[Source records]
• • • •
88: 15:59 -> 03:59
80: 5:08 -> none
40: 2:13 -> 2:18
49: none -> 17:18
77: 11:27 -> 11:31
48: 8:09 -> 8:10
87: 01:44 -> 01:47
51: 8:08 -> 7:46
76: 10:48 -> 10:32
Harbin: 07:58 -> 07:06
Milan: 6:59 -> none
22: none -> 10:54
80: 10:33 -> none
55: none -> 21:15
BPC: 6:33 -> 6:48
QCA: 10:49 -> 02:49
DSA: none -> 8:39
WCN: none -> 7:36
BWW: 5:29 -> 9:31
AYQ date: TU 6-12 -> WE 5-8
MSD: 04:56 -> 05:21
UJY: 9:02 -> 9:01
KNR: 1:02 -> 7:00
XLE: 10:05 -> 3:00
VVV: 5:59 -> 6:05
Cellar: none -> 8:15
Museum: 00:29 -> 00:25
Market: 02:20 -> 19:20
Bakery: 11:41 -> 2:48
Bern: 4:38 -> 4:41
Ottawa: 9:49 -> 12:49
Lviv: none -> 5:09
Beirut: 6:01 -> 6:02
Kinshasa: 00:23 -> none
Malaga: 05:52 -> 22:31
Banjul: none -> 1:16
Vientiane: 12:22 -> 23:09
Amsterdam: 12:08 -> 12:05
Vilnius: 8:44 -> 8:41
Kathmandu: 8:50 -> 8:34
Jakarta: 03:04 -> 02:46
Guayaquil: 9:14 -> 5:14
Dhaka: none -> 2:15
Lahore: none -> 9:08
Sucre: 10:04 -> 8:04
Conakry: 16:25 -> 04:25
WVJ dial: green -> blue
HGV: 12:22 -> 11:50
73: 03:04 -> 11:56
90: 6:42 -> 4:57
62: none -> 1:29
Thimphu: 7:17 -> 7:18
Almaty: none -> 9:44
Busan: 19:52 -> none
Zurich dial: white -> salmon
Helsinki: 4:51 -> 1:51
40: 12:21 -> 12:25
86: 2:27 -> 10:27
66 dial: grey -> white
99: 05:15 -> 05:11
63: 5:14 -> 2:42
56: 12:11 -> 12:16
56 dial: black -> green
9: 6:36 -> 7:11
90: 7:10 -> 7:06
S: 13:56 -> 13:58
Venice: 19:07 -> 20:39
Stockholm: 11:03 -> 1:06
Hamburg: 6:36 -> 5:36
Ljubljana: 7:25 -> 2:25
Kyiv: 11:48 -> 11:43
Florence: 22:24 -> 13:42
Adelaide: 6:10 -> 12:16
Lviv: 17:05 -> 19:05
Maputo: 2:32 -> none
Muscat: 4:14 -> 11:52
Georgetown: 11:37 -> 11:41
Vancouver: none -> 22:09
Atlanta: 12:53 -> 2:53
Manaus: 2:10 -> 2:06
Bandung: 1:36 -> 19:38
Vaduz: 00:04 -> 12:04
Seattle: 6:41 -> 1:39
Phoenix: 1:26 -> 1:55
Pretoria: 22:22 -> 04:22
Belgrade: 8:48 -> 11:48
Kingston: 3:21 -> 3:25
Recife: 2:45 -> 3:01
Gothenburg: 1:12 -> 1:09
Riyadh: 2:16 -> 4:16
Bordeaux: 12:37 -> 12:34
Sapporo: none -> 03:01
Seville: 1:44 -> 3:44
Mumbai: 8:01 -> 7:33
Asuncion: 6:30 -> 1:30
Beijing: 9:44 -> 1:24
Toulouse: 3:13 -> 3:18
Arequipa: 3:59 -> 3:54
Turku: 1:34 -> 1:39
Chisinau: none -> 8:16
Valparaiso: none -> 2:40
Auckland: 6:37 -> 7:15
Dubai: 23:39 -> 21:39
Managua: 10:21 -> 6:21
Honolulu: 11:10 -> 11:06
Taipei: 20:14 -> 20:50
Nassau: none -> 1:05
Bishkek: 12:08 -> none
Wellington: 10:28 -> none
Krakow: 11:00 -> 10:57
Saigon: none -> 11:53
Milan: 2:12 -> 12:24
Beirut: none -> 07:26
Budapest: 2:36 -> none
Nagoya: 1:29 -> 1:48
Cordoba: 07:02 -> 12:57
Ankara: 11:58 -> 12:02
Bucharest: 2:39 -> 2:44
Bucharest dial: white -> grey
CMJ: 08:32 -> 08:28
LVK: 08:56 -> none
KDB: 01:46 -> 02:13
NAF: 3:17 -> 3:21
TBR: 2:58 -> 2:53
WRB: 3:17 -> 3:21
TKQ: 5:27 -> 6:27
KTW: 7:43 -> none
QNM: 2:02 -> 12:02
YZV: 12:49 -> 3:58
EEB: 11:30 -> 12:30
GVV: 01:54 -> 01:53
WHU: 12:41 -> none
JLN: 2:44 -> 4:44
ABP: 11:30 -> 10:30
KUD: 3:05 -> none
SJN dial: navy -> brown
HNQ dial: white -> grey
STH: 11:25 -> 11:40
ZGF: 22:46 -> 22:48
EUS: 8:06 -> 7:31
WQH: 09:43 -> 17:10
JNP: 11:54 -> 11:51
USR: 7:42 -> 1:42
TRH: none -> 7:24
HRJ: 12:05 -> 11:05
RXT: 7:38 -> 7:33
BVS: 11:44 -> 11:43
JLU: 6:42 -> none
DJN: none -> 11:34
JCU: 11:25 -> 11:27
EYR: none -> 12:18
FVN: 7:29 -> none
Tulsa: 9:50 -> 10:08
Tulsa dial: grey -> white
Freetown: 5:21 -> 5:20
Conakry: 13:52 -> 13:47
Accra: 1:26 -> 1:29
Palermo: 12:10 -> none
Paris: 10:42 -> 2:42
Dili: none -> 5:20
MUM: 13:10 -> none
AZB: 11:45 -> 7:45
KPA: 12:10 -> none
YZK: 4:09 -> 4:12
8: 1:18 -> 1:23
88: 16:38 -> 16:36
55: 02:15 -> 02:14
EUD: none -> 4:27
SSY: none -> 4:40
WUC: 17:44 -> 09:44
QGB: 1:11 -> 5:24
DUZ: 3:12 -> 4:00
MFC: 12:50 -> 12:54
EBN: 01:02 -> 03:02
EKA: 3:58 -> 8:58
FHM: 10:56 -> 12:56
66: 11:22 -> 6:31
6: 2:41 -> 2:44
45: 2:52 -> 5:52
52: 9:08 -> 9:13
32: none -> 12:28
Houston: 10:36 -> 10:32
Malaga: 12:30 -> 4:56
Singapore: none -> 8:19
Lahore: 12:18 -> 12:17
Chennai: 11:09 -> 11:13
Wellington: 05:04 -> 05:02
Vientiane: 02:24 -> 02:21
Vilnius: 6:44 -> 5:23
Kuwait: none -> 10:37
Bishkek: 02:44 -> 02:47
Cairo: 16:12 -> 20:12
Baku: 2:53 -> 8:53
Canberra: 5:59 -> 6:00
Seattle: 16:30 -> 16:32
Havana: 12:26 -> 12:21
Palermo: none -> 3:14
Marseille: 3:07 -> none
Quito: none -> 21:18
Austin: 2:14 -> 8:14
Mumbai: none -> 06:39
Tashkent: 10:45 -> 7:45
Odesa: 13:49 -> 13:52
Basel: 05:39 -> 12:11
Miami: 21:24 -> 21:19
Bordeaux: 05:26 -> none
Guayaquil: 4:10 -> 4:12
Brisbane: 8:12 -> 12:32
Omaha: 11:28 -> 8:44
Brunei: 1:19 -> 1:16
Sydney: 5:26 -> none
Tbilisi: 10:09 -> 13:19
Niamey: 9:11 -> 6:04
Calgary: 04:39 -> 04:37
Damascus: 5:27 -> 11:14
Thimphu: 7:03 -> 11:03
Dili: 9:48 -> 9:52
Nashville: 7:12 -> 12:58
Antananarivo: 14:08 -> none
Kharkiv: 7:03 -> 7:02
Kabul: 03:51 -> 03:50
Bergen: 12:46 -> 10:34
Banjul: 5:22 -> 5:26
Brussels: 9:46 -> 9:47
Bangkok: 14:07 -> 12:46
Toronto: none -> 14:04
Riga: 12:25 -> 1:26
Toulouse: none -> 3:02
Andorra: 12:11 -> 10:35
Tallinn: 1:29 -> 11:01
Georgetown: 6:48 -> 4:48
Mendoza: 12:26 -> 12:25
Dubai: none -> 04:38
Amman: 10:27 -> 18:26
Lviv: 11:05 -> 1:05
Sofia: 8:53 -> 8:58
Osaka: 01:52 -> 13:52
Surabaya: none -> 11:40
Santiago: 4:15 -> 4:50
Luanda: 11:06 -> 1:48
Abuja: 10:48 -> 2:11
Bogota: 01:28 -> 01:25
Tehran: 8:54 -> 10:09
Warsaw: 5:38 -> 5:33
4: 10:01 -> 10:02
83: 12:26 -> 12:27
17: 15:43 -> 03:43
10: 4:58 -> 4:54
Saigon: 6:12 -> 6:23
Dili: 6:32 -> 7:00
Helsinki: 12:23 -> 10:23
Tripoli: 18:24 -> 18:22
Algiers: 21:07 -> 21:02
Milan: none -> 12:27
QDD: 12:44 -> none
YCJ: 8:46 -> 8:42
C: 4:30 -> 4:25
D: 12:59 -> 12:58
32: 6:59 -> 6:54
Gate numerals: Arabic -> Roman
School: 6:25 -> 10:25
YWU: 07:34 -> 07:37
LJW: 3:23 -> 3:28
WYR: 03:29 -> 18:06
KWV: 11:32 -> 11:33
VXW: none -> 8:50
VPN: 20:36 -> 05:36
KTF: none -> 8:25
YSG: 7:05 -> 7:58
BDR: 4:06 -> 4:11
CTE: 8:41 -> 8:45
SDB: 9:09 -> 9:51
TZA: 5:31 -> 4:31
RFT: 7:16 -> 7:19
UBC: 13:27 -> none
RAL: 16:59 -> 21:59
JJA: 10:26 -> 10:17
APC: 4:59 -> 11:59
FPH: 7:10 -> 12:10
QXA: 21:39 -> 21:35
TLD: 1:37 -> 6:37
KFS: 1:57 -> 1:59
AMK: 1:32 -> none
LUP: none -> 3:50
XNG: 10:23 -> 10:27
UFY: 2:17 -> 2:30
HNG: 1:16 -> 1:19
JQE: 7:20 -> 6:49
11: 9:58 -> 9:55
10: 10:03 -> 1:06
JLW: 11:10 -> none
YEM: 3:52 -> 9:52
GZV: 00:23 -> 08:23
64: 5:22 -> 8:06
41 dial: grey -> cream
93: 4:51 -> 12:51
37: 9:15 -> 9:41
• • • •
◆ Prompt: Copy the data above verbatim, from its first line through the line containing "DSA: none -> 8:39", inclusive.

◆ Solved exercise:
88: 15:59 -> 03:59
80: 5:08 -> none
40: 2:13 -> 2:18
49: none -> 17:18
77: 11:27 -> 11:31
48: 8:09 -> 8:10
87: 01:44 -> 01:47
51: 8:08 -> 7:46
76: 10:48 -> 10:32
Harbin: 07:58 -> 07:06
Milan: 6:59 -> none
22: none -> 10:54
80: 10:33 -> none
55: none -> 21:15
BPC: 6:33 -> 6:48
QCA: 10:49 -> 02:49
DSA: none -> 8:39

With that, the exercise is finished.